### Exercise prompt
Copy out each line of the listing below where the string "clock" appears.

### Data shown
■ ■ ■ ■ ■ ■ ■

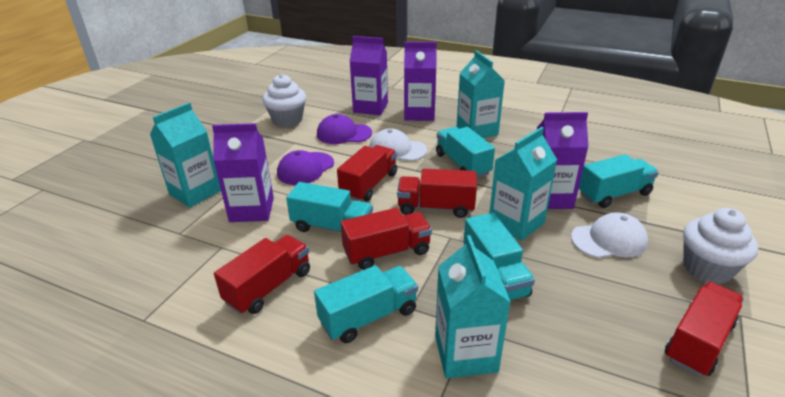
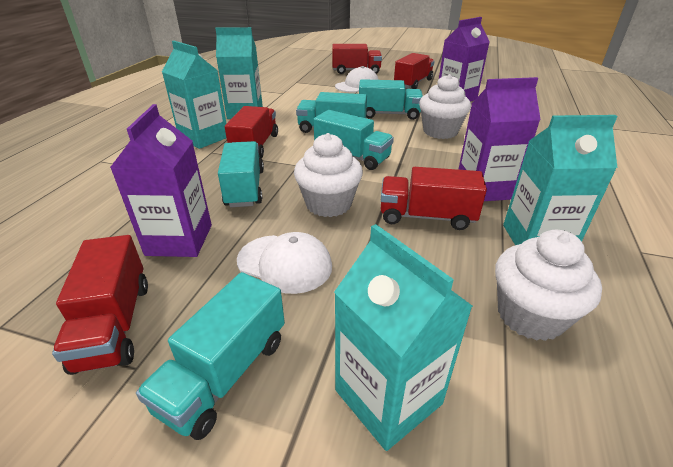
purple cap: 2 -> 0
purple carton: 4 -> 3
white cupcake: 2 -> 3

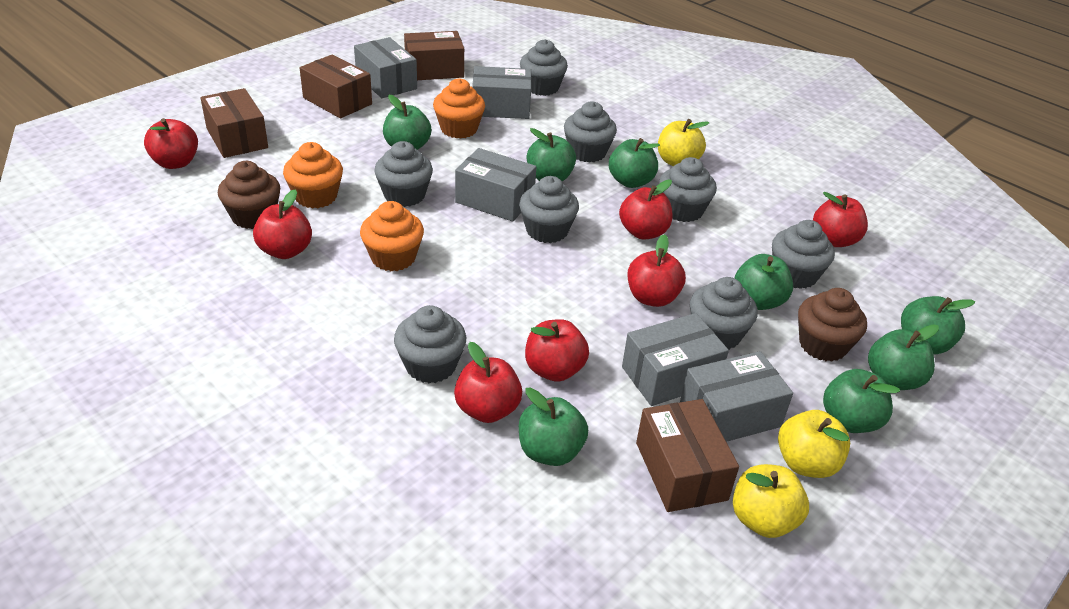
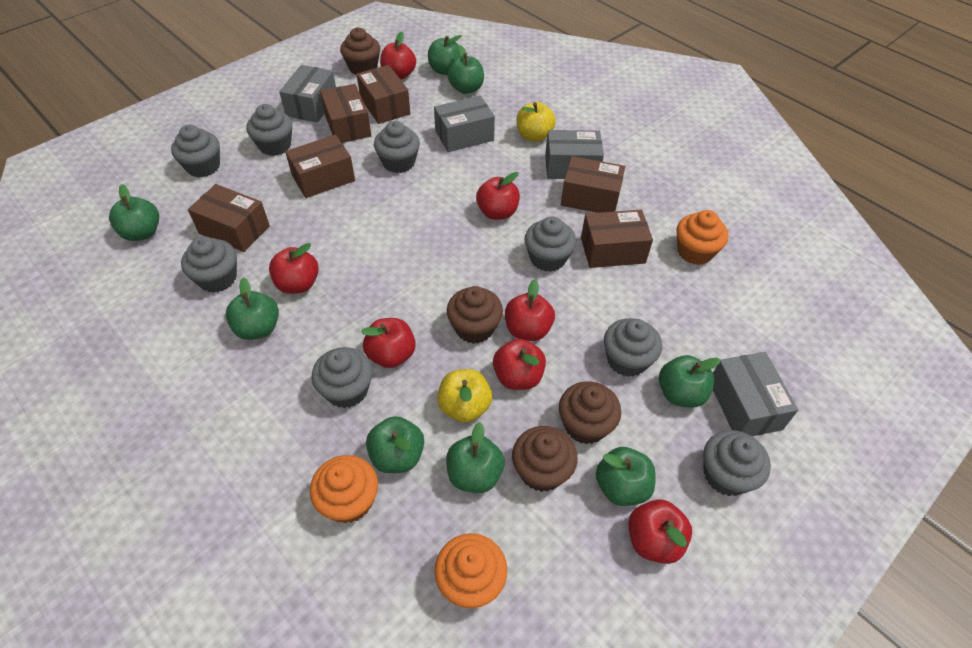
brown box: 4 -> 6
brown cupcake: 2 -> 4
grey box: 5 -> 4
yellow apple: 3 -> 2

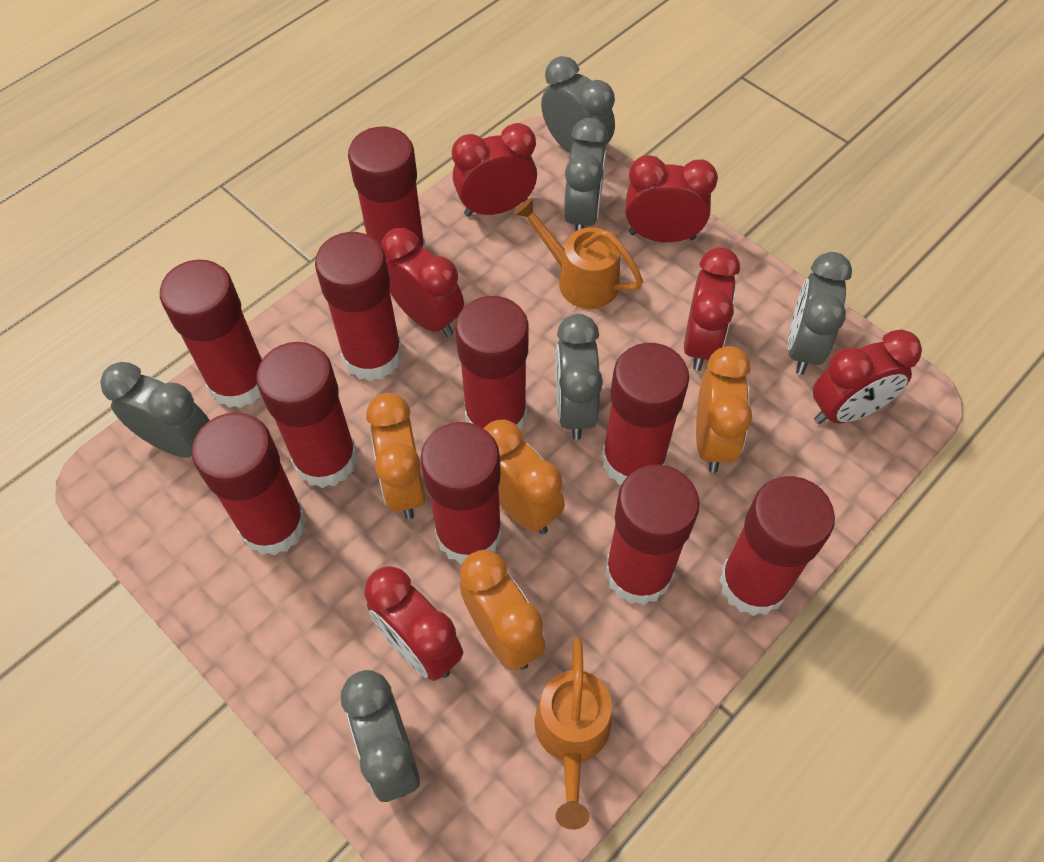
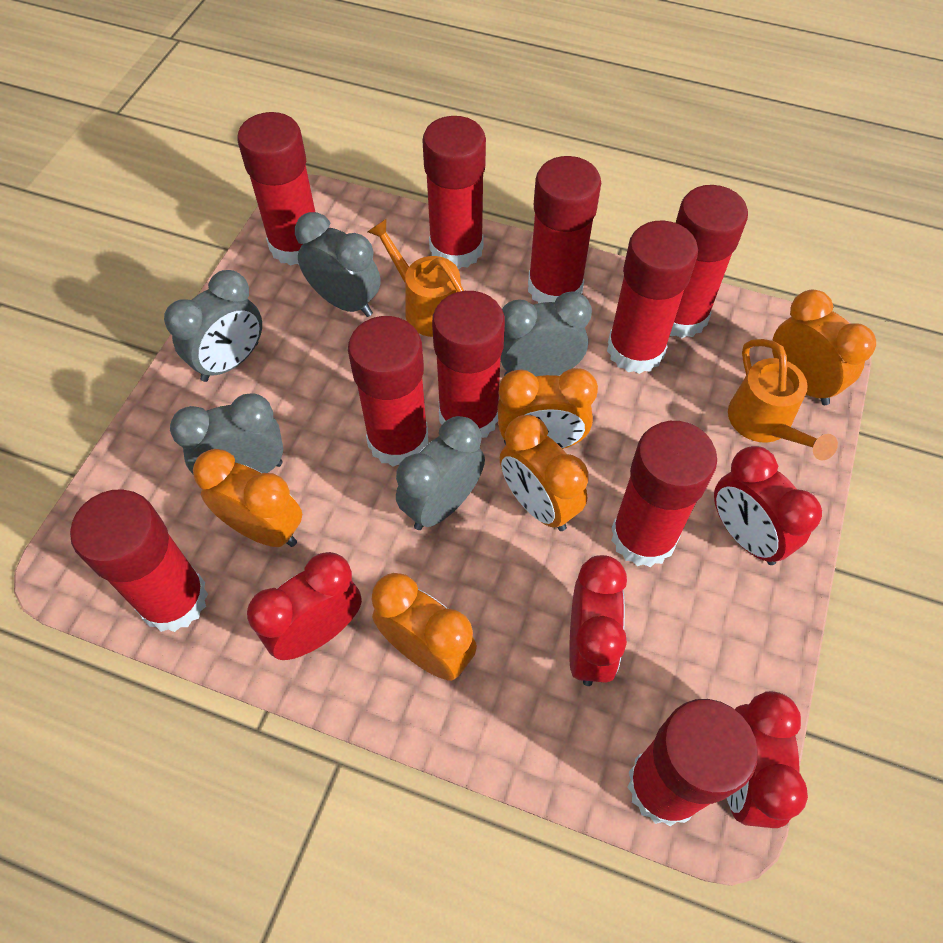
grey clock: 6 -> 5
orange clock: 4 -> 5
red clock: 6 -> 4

■ ■ ■ ■ ■ ■ ■

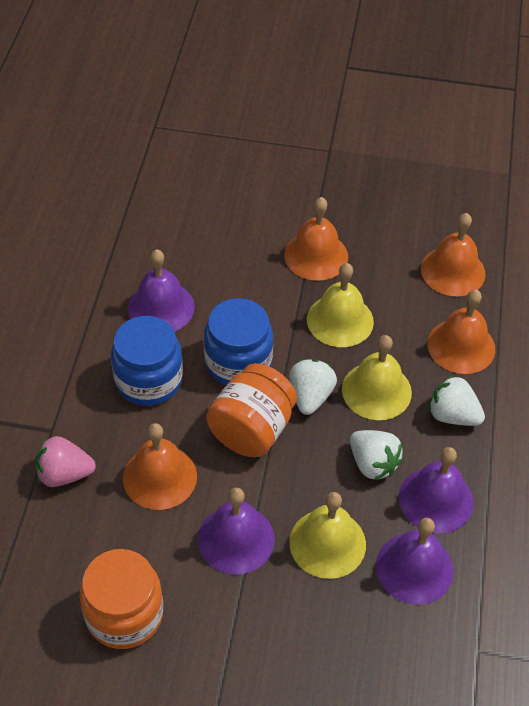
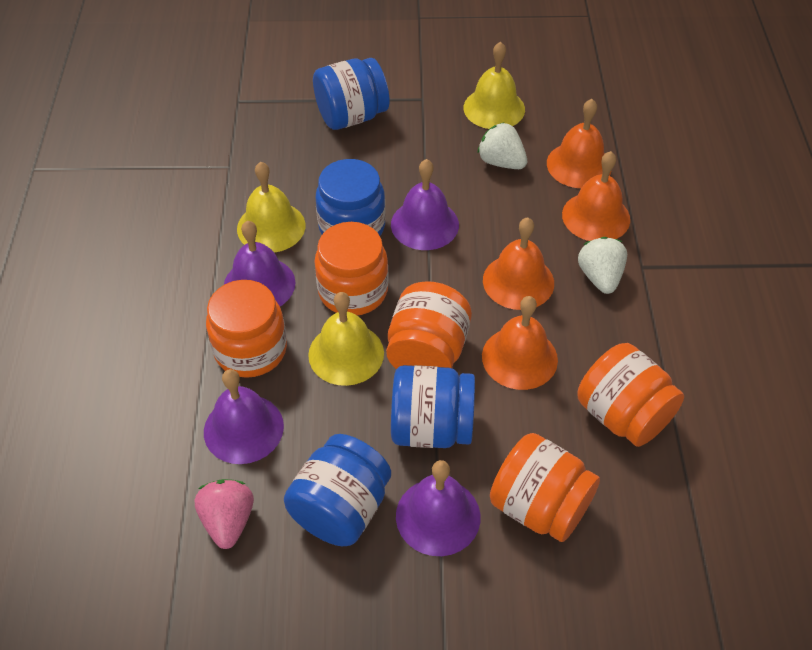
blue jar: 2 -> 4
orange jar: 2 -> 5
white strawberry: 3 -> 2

■ ■ ■ ■ ■ ■ ■

### Answer section
grey clock: 6 -> 5
orange clock: 4 -> 5
red clock: 6 -> 4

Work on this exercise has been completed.